Transcribe all of the data verbatim, please, and leave out its pictures.

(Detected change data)
= = = =
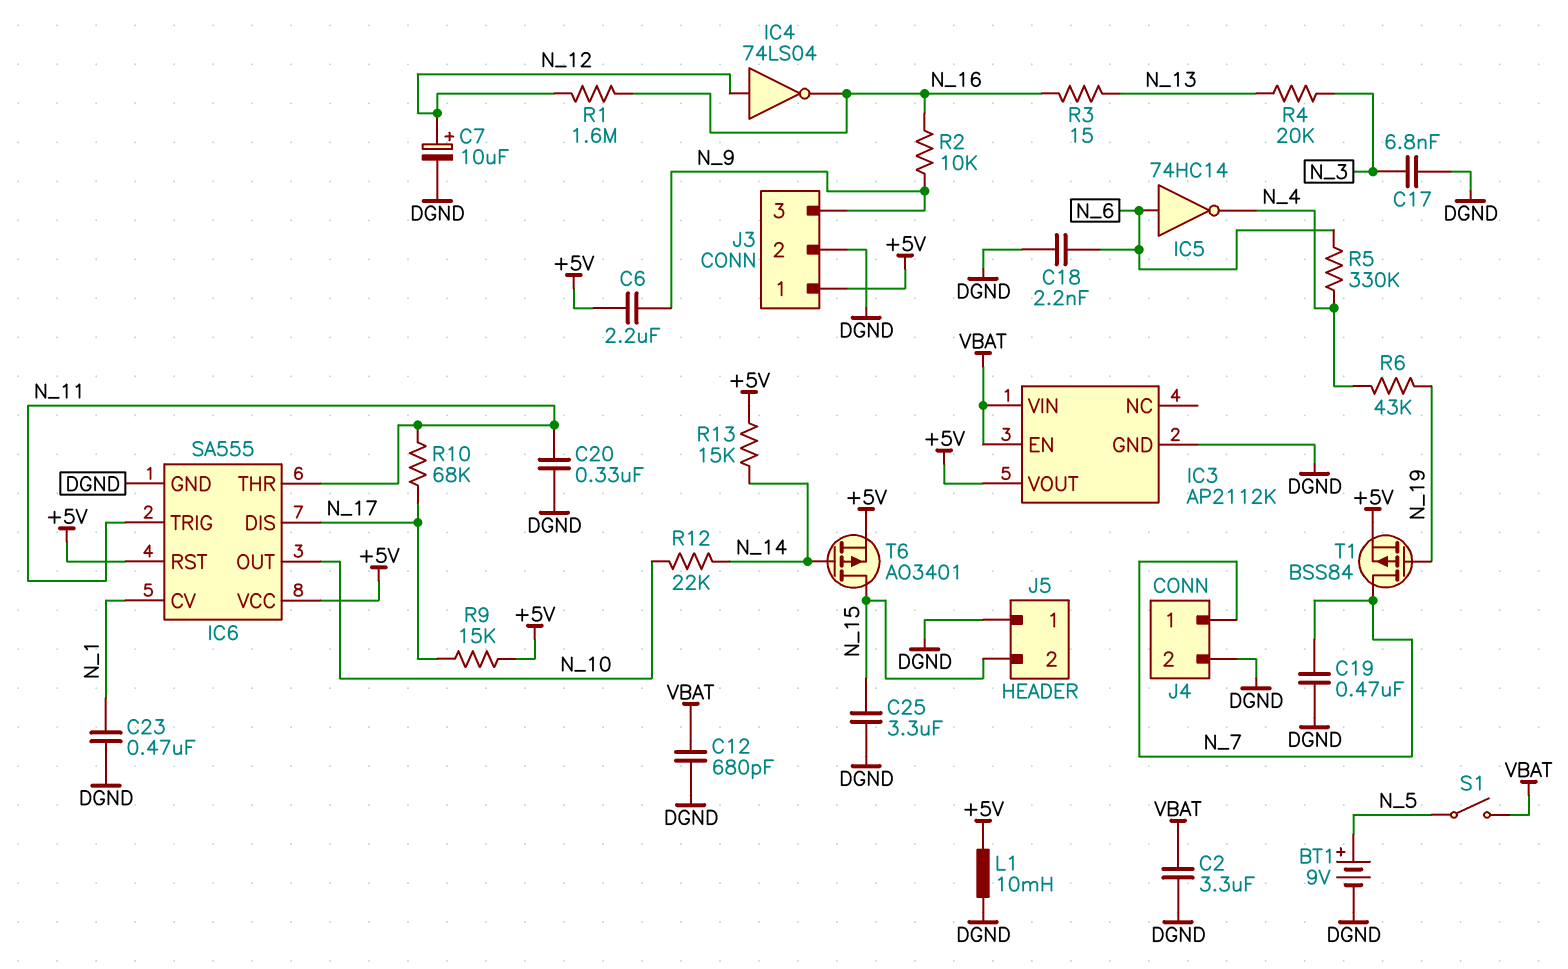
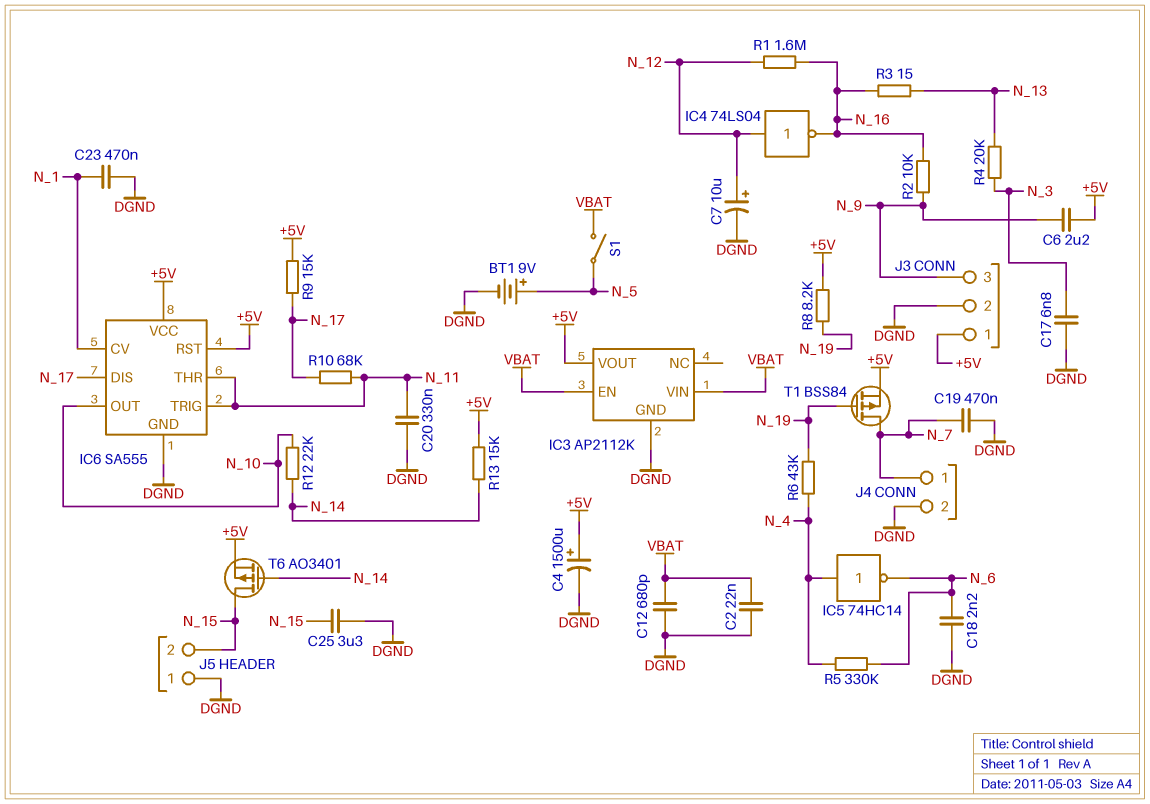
C2: 3.3uF (DGND, VBAT) -> 22nF (DGND, VBAT)
C4: none -> 1500uF (plus +5V, minus DGND)
IC5: NOT 74HC14 (in N_6, out N_4) -> NOT 74HC14 (in N_4, out N_6)
L1: 10mH (+5V, DGND) -> none
R8: none -> 8.2k (+5V, N_19)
= = = =
[WRITTEN SOLUTION]:
C2: 3.3uF (DGND, VBAT) -> 22nF (DGND, VBAT)
C4: none -> 1500uF (plus +5V, minus DGND)
IC5: NOT 74HC14 (in N_6, out N_4) -> NOT 74HC14 (in N_4, out N_6)
L1: 10mH (+5V, DGND) -> none
R8: none -> 8.2k (+5V, N_19)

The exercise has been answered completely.